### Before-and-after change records
_____

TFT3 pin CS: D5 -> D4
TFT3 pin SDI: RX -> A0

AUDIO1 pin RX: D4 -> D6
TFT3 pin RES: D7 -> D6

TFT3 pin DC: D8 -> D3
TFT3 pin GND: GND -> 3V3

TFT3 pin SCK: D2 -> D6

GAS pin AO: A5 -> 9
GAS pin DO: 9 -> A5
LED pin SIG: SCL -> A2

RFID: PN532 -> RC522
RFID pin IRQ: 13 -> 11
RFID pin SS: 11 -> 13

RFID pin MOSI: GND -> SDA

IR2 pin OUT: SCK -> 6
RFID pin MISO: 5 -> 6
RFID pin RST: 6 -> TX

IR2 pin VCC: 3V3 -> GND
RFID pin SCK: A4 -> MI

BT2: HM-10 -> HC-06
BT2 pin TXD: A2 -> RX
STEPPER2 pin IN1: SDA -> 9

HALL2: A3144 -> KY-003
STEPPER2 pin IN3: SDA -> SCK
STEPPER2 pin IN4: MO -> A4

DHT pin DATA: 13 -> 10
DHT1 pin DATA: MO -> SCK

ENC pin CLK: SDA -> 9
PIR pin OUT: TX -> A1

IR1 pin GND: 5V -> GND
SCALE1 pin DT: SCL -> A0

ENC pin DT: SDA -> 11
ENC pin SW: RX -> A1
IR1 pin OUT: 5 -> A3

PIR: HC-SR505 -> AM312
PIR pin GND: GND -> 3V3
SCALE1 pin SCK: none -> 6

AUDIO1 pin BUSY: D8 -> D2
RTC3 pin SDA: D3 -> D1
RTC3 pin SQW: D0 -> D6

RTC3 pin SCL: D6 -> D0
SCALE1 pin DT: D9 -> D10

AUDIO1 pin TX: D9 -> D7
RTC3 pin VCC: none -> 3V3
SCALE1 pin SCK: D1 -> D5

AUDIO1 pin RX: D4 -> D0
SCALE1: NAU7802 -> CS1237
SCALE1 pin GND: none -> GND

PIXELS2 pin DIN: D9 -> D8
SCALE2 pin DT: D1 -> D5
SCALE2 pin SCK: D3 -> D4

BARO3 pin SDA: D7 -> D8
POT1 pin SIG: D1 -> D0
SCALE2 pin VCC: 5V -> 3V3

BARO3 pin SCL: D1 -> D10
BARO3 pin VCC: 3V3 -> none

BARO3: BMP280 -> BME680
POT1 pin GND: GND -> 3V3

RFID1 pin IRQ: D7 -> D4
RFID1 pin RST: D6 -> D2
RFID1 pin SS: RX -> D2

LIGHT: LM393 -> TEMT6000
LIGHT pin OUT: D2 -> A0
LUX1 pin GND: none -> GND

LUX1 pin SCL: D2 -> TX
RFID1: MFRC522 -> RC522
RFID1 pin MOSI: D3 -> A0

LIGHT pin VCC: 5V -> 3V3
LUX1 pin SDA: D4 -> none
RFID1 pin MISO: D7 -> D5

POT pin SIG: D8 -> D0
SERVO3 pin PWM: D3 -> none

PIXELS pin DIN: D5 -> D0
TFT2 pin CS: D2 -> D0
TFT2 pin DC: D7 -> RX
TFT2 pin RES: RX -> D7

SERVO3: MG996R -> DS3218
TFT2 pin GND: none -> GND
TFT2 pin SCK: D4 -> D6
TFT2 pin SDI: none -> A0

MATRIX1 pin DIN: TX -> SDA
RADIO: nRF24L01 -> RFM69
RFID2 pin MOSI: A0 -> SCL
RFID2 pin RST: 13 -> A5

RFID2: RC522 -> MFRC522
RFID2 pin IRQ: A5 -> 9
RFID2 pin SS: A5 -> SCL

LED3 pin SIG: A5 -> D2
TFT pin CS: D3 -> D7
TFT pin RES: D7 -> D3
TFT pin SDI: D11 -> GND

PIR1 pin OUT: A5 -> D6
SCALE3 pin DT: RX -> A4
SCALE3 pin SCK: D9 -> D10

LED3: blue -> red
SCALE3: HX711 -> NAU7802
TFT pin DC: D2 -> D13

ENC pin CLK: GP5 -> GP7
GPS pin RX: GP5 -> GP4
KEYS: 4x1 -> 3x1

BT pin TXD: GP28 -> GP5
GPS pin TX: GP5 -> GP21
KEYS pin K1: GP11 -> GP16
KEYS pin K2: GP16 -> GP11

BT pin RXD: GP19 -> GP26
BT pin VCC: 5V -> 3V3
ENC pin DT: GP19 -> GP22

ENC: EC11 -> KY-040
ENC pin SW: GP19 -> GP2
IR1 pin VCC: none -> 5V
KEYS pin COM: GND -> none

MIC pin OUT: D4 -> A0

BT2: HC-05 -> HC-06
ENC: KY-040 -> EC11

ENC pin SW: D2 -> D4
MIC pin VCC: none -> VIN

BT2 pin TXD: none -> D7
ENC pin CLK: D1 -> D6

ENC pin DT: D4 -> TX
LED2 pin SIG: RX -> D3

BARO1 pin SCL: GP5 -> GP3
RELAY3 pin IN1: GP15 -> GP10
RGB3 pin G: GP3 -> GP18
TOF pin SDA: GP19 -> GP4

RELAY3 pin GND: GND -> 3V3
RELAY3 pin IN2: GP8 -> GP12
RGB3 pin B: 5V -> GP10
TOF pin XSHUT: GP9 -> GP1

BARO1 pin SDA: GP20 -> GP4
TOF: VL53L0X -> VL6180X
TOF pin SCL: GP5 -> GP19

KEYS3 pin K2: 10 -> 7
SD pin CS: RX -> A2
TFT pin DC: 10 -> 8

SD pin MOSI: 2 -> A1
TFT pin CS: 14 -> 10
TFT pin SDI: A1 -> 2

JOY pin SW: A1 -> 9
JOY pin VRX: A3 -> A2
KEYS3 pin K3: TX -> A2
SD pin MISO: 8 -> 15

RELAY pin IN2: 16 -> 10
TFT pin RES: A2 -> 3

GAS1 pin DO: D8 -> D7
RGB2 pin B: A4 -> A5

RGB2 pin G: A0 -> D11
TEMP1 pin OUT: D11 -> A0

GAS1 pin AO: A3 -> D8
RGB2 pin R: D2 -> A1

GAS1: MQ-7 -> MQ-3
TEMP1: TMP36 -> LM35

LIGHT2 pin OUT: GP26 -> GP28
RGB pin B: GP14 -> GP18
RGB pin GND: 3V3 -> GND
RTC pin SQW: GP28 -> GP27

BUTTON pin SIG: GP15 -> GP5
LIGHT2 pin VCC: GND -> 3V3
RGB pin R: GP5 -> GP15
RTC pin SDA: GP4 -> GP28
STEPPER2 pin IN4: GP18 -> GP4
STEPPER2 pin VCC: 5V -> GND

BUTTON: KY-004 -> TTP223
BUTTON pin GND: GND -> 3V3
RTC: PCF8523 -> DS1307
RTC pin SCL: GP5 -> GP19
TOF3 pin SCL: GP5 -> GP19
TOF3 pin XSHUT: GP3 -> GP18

_____

### ABOUT THIS EXERCISE
The records above need to be retyped in full, exactly as given.

### EXERCISE RESULT
TFT3 pin CS: D5 -> D4
TFT3 pin SDI: RX -> A0

AUDIO1 pin RX: D4 -> D6
TFT3 pin RES: D7 -> D6

TFT3 pin DC: D8 -> D3
TFT3 pin GND: GND -> 3V3

TFT3 pin SCK: D2 -> D6

GAS pin AO: A5 -> 9
GAS pin DO: 9 -> A5
LED pin SIG: SCL -> A2

RFID: PN532 -> RC522
RFID pin IRQ: 13 -> 11
RFID pin SS: 11 -> 13

RFID pin MOSI: GND -> SDA

IR2 pin OUT: SCK -> 6
RFID pin MISO: 5 -> 6
RFID pin RST: 6 -> TX

IR2 pin VCC: 3V3 -> GND
RFID pin SCK: A4 -> MI

BT2: HM-10 -> HC-06
BT2 pin TXD: A2 -> RX
STEPPER2 pin IN1: SDA -> 9

HALL2: A3144 -> KY-003
STEPPER2 pin IN3: SDA -> SCK
STEPPER2 pin IN4: MO -> A4

DHT pin DATA: 13 -> 10
DHT1 pin DATA: MO -> SCK

ENC pin CLK: SDA -> 9
PIR pin OUT: TX -> A1

IR1 pin GND: 5V -> GND
SCALE1 pin DT: SCL -> A0

ENC pin DT: SDA -> 11
ENC pin SW: RX -> A1
IR1 pin OUT: 5 -> A3

PIR: HC-SR505 -> AM312
PIR pin GND: GND -> 3V3
SCALE1 pin SCK: none -> 6

AUDIO1 pin BUSY: D8 -> D2
RTC3 pin SDA: D3 -> D1
RTC3 pin SQW: D0 -> D6

RTC3 pin SCL: D6 -> D0
SCALE1 pin DT: D9 -> D10

AUDIO1 pin TX: D9 -> D7
RTC3 pin VCC: none -> 3V3
SCALE1 pin SCK: D1 -> D5

AUDIO1 pin RX: D4 -> D0
SCALE1: NAU7802 -> CS1237
SCALE1 pin GND: none -> GND

PIXELS2 pin DIN: D9 -> D8
SCALE2 pin DT: D1 -> D5
SCALE2 pin SCK: D3 -> D4

BARO3 pin SDA: D7 -> D8
POT1 pin SIG: D1 -> D0
SCALE2 pin VCC: 5V -> 3V3

BARO3 pin SCL: D1 -> D10
BARO3 pin VCC: 3V3 -> none

BARO3: BMP280 -> BME680
POT1 pin GND: GND -> 3V3

RFID1 pin IRQ: D7 -> D4
RFID1 pin RST: D6 -> D2
RFID1 pin SS: RX -> D2

LIGHT: LM393 -> TEMT6000
LIGHT pin OUT: D2 -> A0
LUX1 pin GND: none -> GND

LUX1 pin SCL: D2 -> TX
RFID1: MFRC522 -> RC522
RFID1 pin MOSI: D3 -> A0

LIGHT pin VCC: 5V -> 3V3
LUX1 pin SDA: D4 -> none
RFID1 pin MISO: D7 -> D5

POT pin SIG: D8 -> D0
SERVO3 pin PWM: D3 -> none

PIXELS pin DIN: D5 -> D0
TFT2 pin CS: D2 -> D0
TFT2 pin DC: D7 -> RX
TFT2 pin RES: RX -> D7

SERVO3: MG996R -> DS3218
TFT2 pin GND: none -> GND
TFT2 pin SCK: D4 -> D6
TFT2 pin SDI: none -> A0

MATRIX1 pin DIN: TX -> SDA
RADIO: nRF24L01 -> RFM69
RFID2 pin MOSI: A0 -> SCL
RFID2 pin RST: 13 -> A5

RFID2: RC522 -> MFRC522
RFID2 pin IRQ: A5 -> 9
RFID2 pin SS: A5 -> SCL

LED3 pin SIG: A5 -> D2
TFT pin CS: D3 -> D7
TFT pin RES: D7 -> D3
TFT pin SDI: D11 -> GND

PIR1 pin OUT: A5 -> D6
SCALE3 pin DT: RX -> A4
SCALE3 pin SCK: D9 -> D10

LED3: blue -> red
SCALE3: HX711 -> NAU7802
TFT pin DC: D2 -> D13

ENC pin CLK: GP5 -> GP7
GPS pin RX: GP5 -> GP4
KEYS: 4x1 -> 3x1

BT pin TXD: GP28 -> GP5
GPS pin TX: GP5 -> GP21
KEYS pin K1: GP11 -> GP16
KEYS pin K2: GP16 -> GP11

BT pin RXD: GP19 -> GP26
BT pin VCC: 5V -> 3V3
ENC pin DT: GP19 -> GP22

ENC: EC11 -> KY-040
ENC pin SW: GP19 -> GP2
IR1 pin VCC: none -> 5V
KEYS pin COM: GND -> none

MIC pin OUT: D4 -> A0

BT2: HC-05 -> HC-06
ENC: KY-040 -> EC11

ENC pin SW: D2 -> D4
MIC pin VCC: none -> VIN

BT2 pin TXD: none -> D7
ENC pin CLK: D1 -> D6

ENC pin DT: D4 -> TX
LED2 pin SIG: RX -> D3

BARO1 pin SCL: GP5 -> GP3
RELAY3 pin IN1: GP15 -> GP10
RGB3 pin G: GP3 -> GP18
TOF pin SDA: GP19 -> GP4

RELAY3 pin GND: GND -> 3V3
RELAY3 pin IN2: GP8 -> GP12
RGB3 pin B: 5V -> GP10
TOF pin XSHUT: GP9 -> GP1

BARO1 pin SDA: GP20 -> GP4
TOF: VL53L0X -> VL6180X
TOF pin SCL: GP5 -> GP19

KEYS3 pin K2: 10 -> 7
SD pin CS: RX -> A2
TFT pin DC: 10 -> 8

SD pin MOSI: 2 -> A1
TFT pin CS: 14 -> 10
TFT pin SDI: A1 -> 2

JOY pin SW: A1 -> 9
JOY pin VRX: A3 -> A2
KEYS3 pin K3: TX -> A2
SD pin MISO: 8 -> 15

RELAY pin IN2: 16 -> 10
TFT pin RES: A2 -> 3

GAS1 pin DO: D8 -> D7
RGB2 pin B: A4 -> A5

RGB2 pin G: A0 -> D11
TEMP1 pin OUT: D11 -> A0

GAS1 pin AO: A3 -> D8
RGB2 pin R: D2 -> A1

GAS1: MQ-7 -> MQ-3
TEMP1: TMP36 -> LM35

LIGHT2 pin OUT: GP26 -> GP28
RGB pin B: GP14 -> GP18
RGB pin GND: 3V3 -> GND
RTC pin SQW: GP28 -> GP27

BUTTON pin SIG: GP15 -> GP5
LIGHT2 pin VCC: GND -> 3V3
RGB pin R: GP5 -> GP15
RTC pin SDA: GP4 -> GP28
STEPPER2 pin IN4: GP18 -> GP4
STEPPER2 pin VCC: 5V -> GND

BUTTON: KY-004 -> TTP223
BUTTON pin GND: GND -> 3V3
RTC: PCF8523 -> DS1307
RTC pin SCL: GP5 -> GP19
TOF3 pin SCL: GP5 -> GP19
TOF3 pin XSHUT: GP3 -> GP18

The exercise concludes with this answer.